*Work item*.
When you set down the entries, keep every word exactly as it is but drop the pictures.

*Dataset content*.
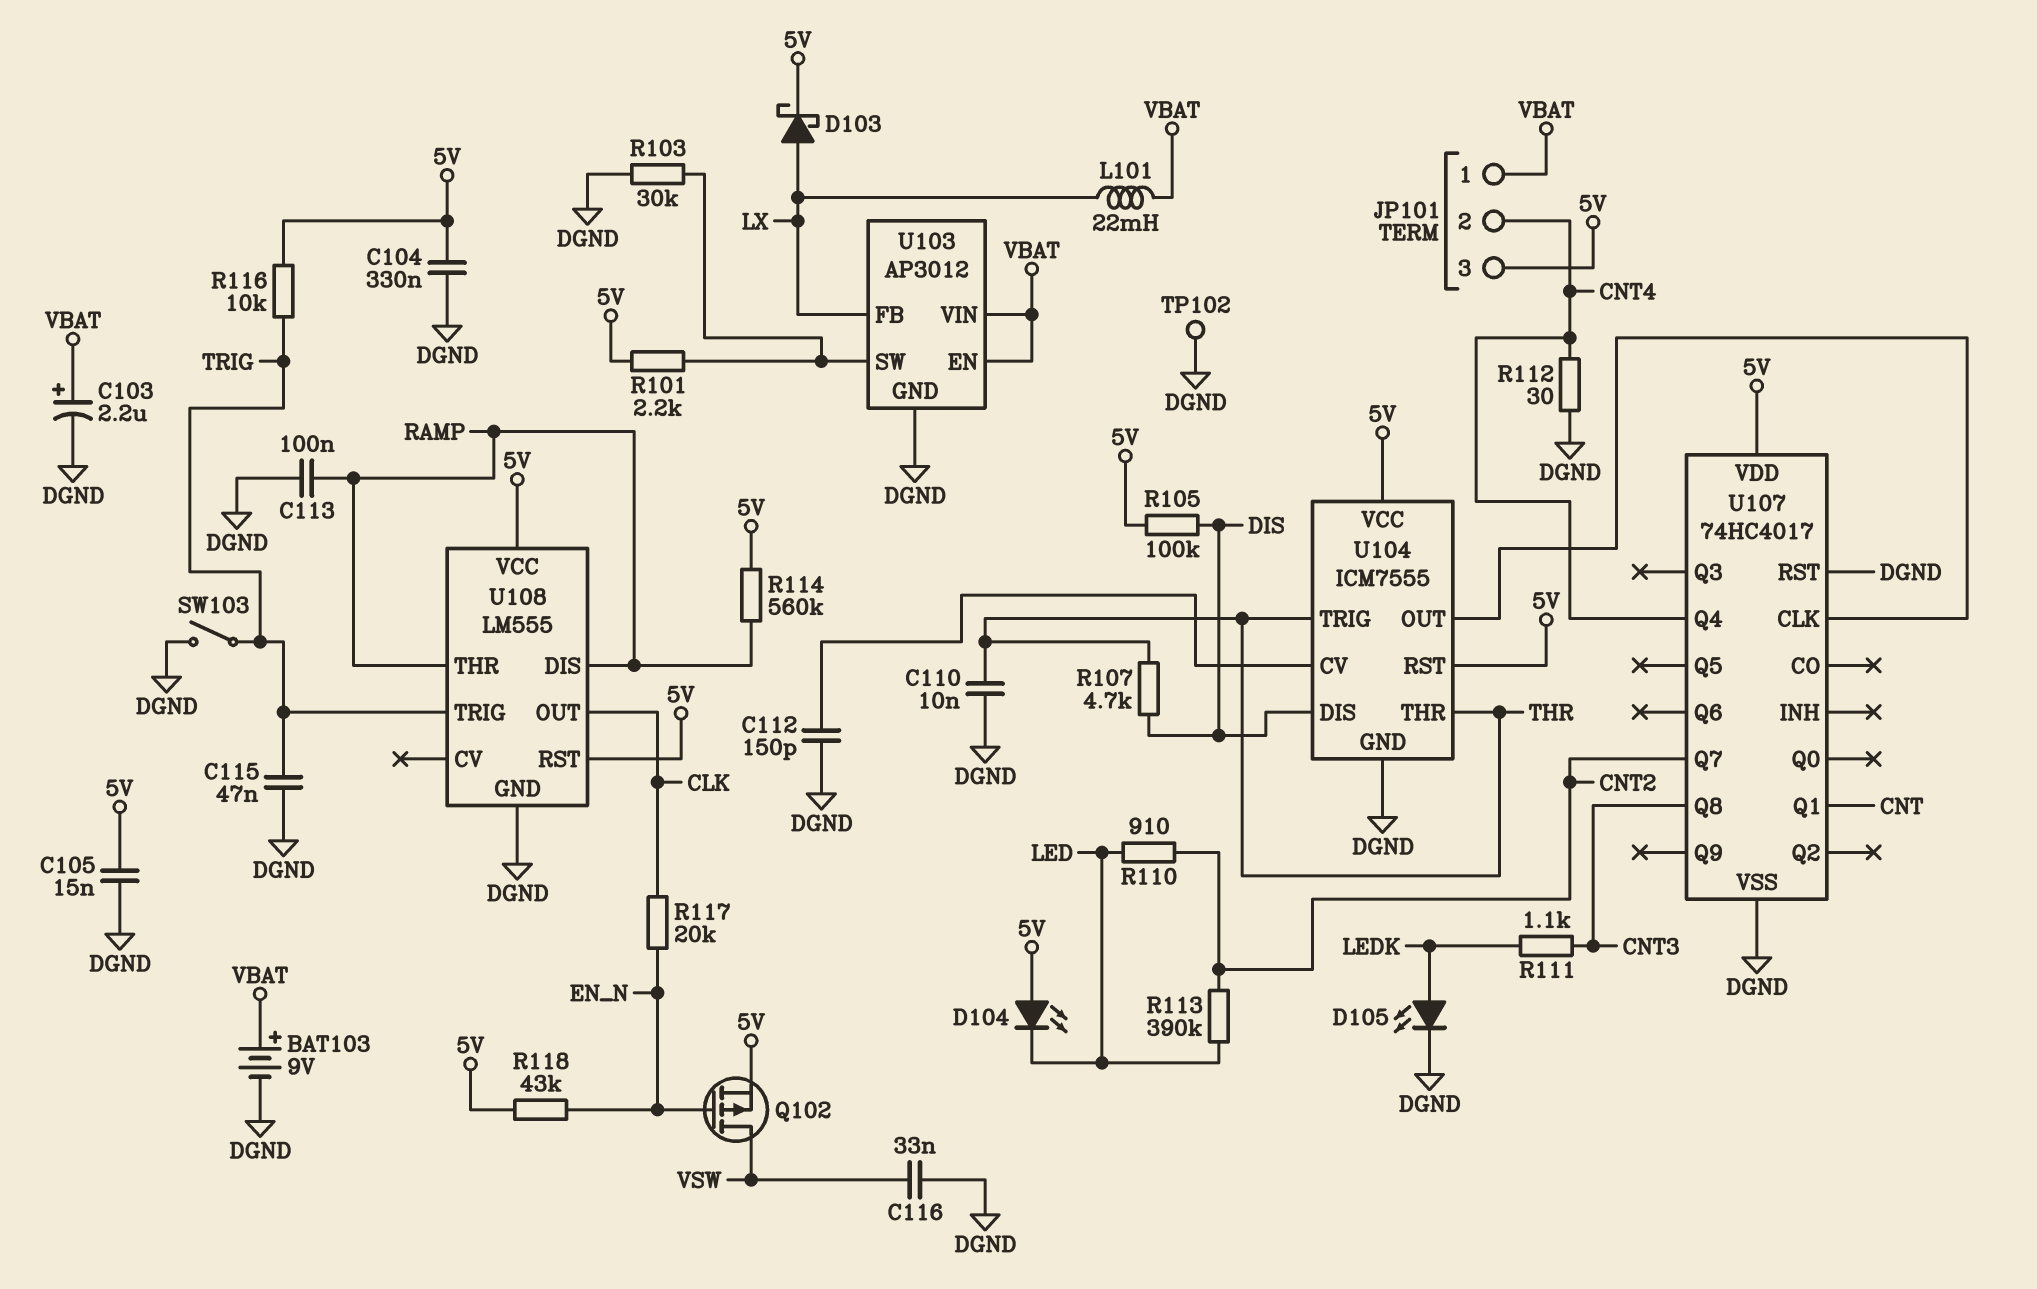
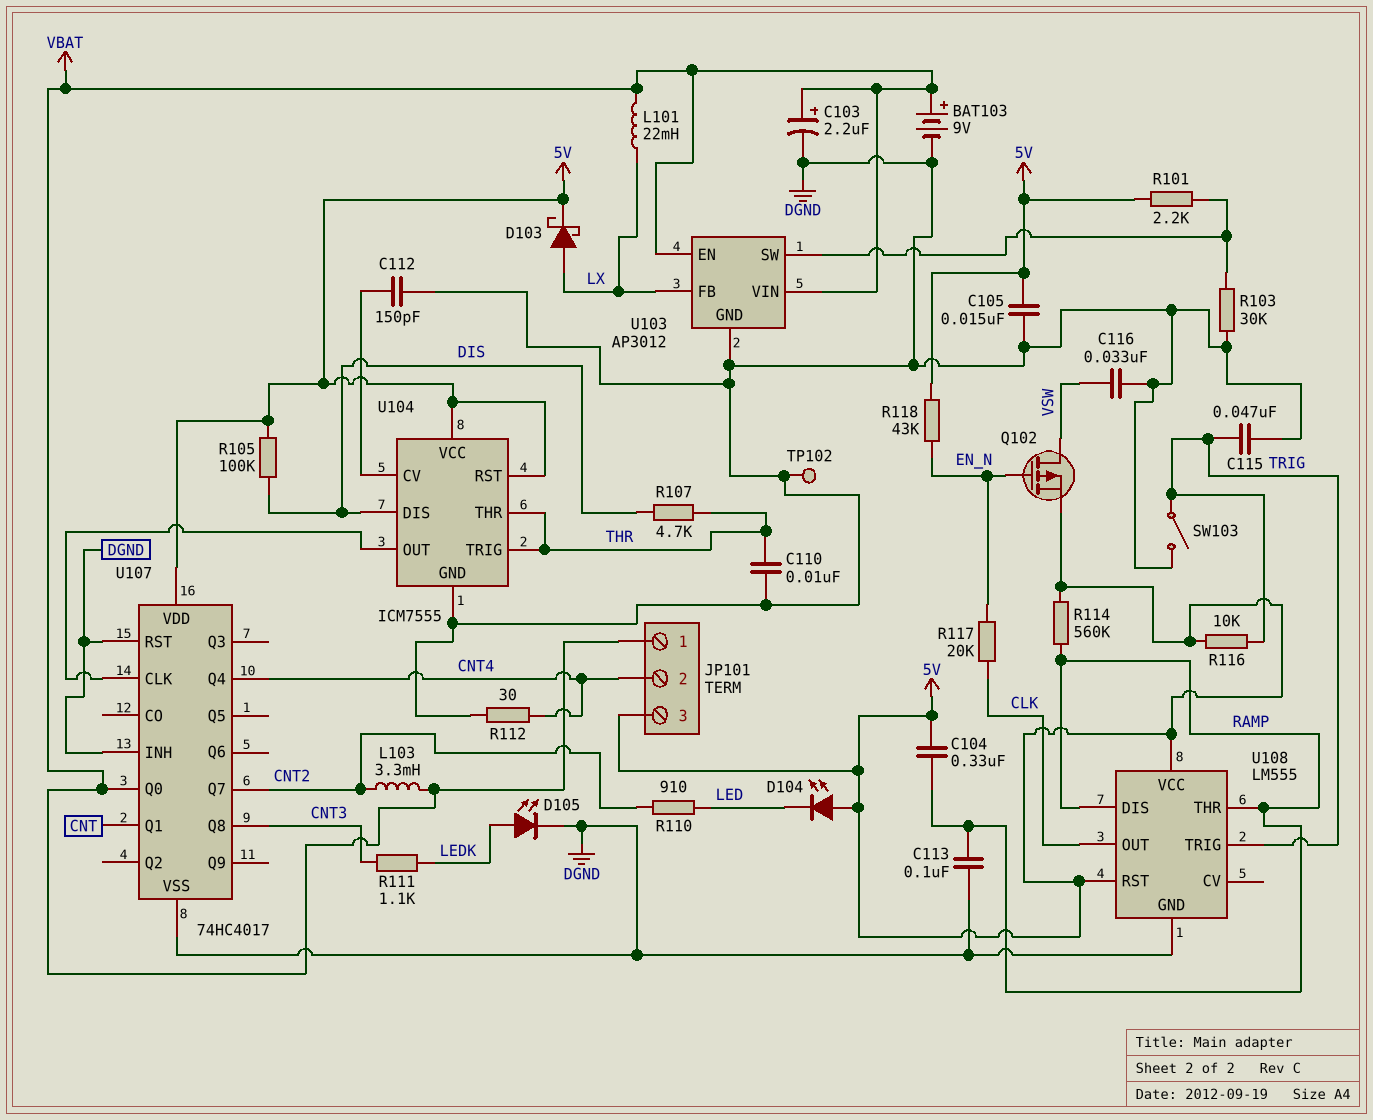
C104: 330nF (5V, DGND) -> 330nF (5V, RAMP)
L103: none -> 3.3mH (CNT2, VBAT)
R113: 390k (CNT2, LED) -> none
U107 pin INH: none -> DGND
U107 pin Q0: none -> VBAT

*Written answer*.
C104: 330nF (5V, DGND) -> 330nF (5V, RAMP)
L103: none -> 3.3mH (CNT2, VBAT)
R113: 390k (CNT2, LED) -> none
U107 pin INH: none -> DGND
U107 pin Q0: none -> VBAT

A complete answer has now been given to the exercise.